Within the records, tally the lines that contain "camera" and reply with that number only.

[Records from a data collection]
%%

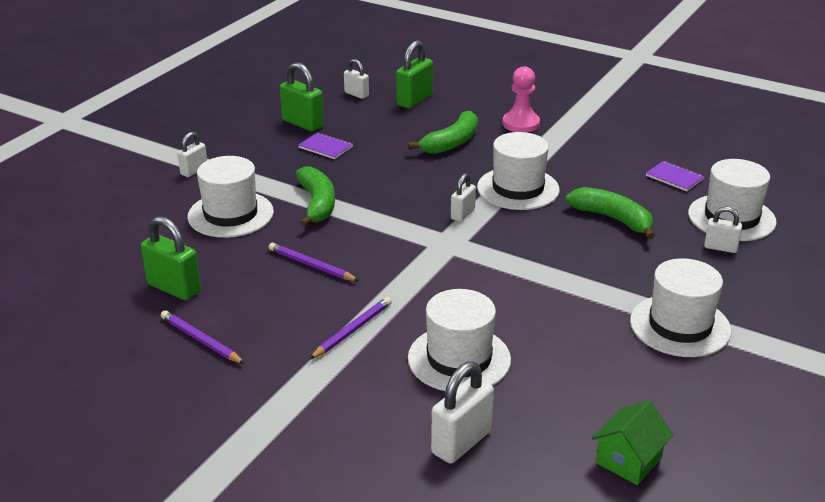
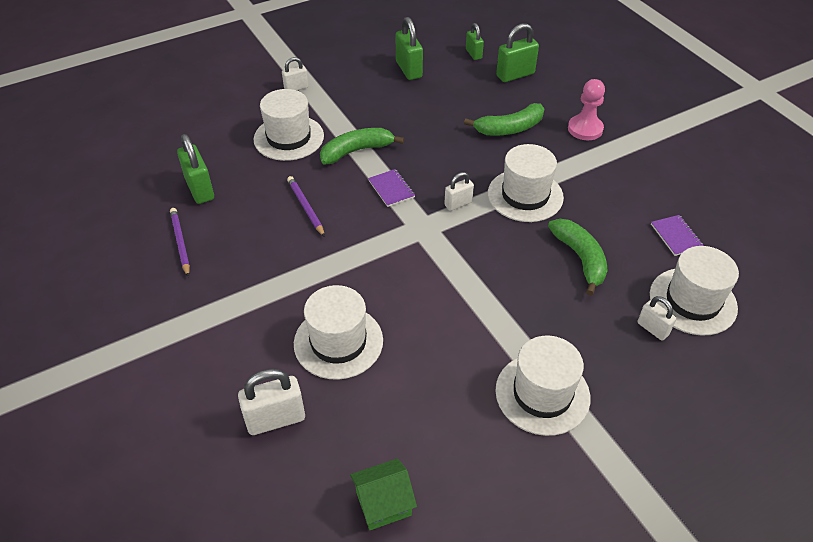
camera: 30 degrees right, 15 degrees up
green banana [296,166,335,227] -> green banana turned 135 degrees counterclockwise [320,128,404,164]
purple notebook [298,132,353,159] -> purple notebook moved to [368,169,415,207]
purple pencil [310,297,392,359] -> none
white padlock [344,59,369,99] -> green padlock [466,23,484,60]

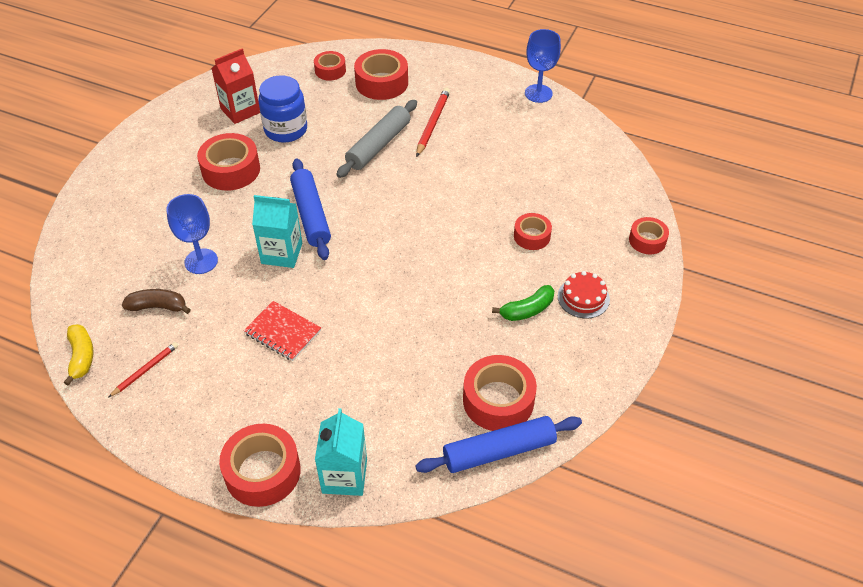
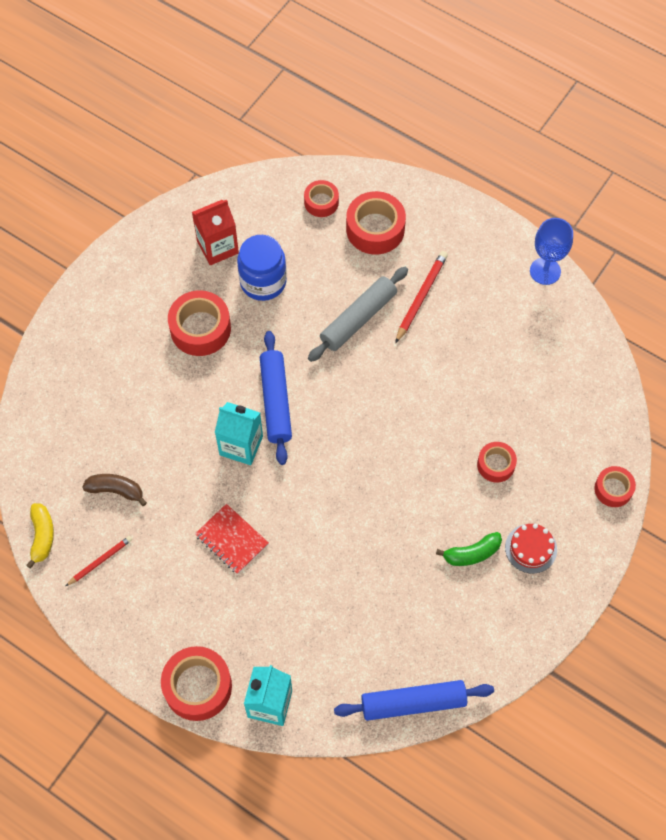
camera: 10 degrees right, 15 degrees up
blue goblet [166,194,218,274] -> none
red tape [463,355,537,431] -> none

%%

* _RESULT OF THIS EXERCISE_
2